> _Problem to solve_: For the entries that follow, set down each one exactly and drop any pictures.

> _Given records_:
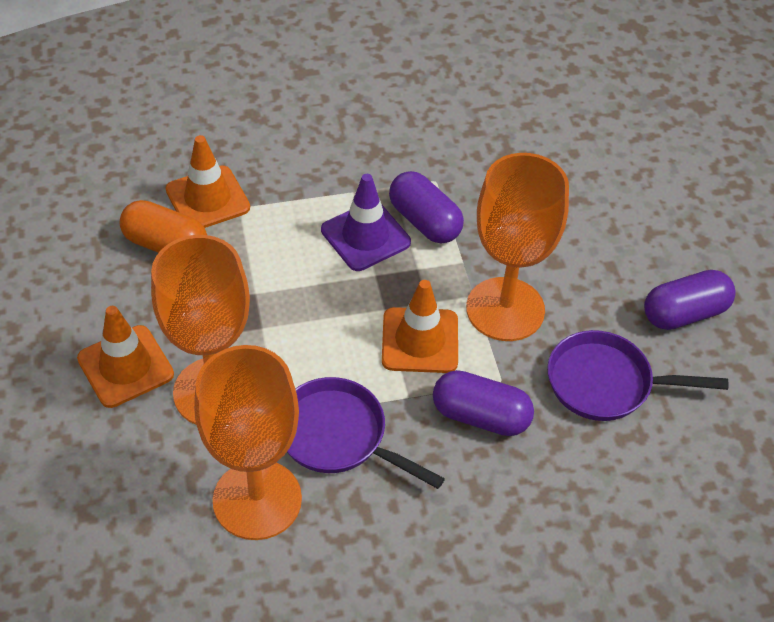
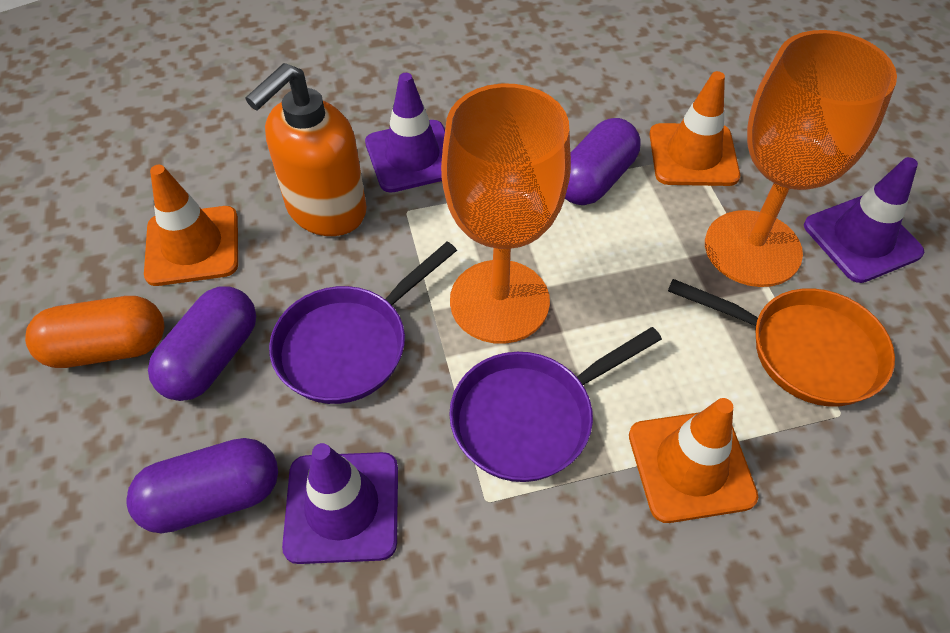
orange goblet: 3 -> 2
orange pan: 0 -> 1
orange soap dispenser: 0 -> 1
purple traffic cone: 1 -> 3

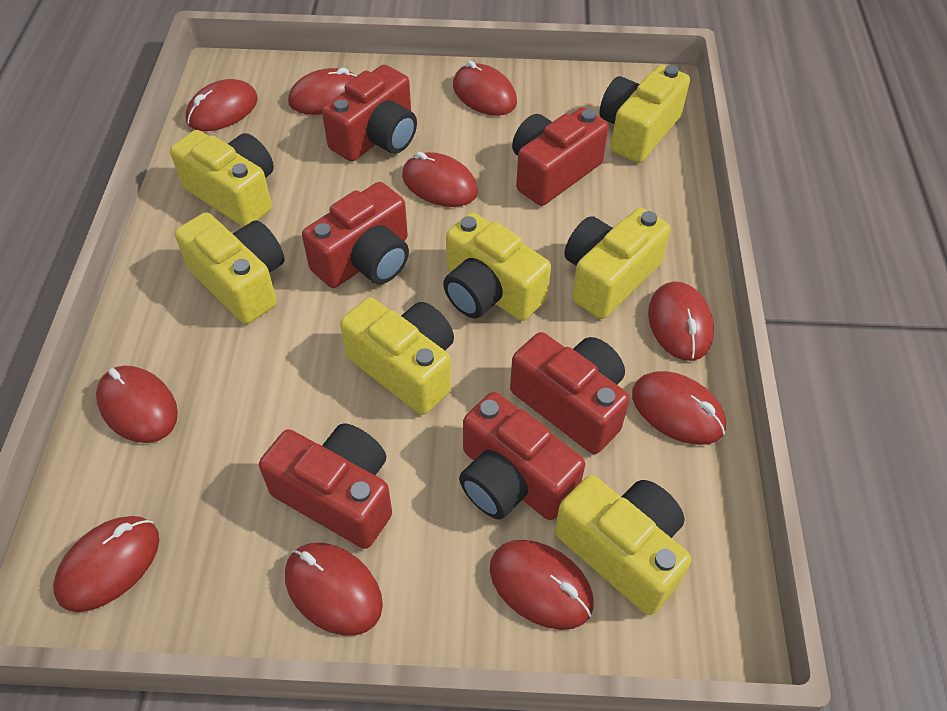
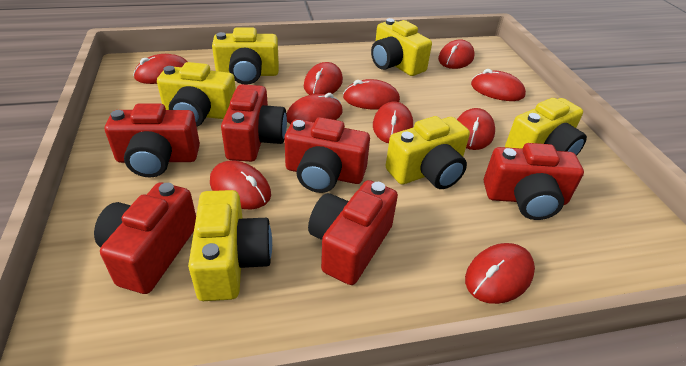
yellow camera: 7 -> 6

> _Answer below_:
orange goblet: 3 -> 2
orange pan: 0 -> 1
orange soap dispenser: 0 -> 1
purple traffic cone: 1 -> 3

yellow camera: 7 -> 6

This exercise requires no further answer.